Start of PROVIDED DATA

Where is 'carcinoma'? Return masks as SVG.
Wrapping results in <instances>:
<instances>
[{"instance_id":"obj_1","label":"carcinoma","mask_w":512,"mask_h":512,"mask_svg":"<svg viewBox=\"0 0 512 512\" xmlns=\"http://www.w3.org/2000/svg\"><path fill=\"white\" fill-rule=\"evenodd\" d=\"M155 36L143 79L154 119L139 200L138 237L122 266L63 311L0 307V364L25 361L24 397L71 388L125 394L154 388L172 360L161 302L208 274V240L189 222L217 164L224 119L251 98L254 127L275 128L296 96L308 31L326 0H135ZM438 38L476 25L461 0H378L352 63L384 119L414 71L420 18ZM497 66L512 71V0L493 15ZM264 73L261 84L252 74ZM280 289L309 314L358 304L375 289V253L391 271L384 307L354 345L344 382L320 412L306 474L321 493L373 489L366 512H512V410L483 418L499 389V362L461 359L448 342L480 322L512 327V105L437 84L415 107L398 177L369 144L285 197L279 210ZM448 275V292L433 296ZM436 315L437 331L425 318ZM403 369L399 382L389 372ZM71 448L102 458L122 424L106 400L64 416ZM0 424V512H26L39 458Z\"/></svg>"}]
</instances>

End of PROVIDED DATA

▶ EXERCISE:
Copy all the lines, exactly.

▶ ANSWER TO THE PROBLEM:
Where is 'carcinoma'? Return masks as SVG.
Wrapping results in <instances>:
<instances>
[{"instance_id":"obj_1","label":"carcinoma","mask_w":512,"mask_h":512,"mask_svg":"<svg viewBox=\"0 0 512 512\" xmlns=\"http://www.w3.org/2000/svg\"><path fill=\"white\" fill-rule=\"evenodd\" d=\"M155 36L143 79L154 119L139 200L138 237L122 266L63 311L0 307V364L25 361L24 397L71 388L125 394L154 388L172 360L161 302L208 274V240L189 222L217 164L224 119L251 98L254 127L275 128L296 96L308 31L326 0H135ZM438 38L476 25L461 0H378L352 63L384 119L414 71L420 18ZM497 66L512 71V0L493 15ZM264 73L261 84L252 74ZM280 289L309 314L358 304L375 289V253L391 271L384 307L354 345L344 382L320 412L306 474L321 493L373 489L366 512H512V410L483 418L499 389V362L461 359L448 342L480 322L512 327V105L437 84L415 107L398 177L369 144L285 197L279 210ZM448 275V292L433 296ZM436 315L437 331L425 318ZM403 369L399 382L389 372ZM71 448L102 458L122 424L106 400L64 416ZM0 424V512H26L39 458Z\"/></svg>"}]
</instances>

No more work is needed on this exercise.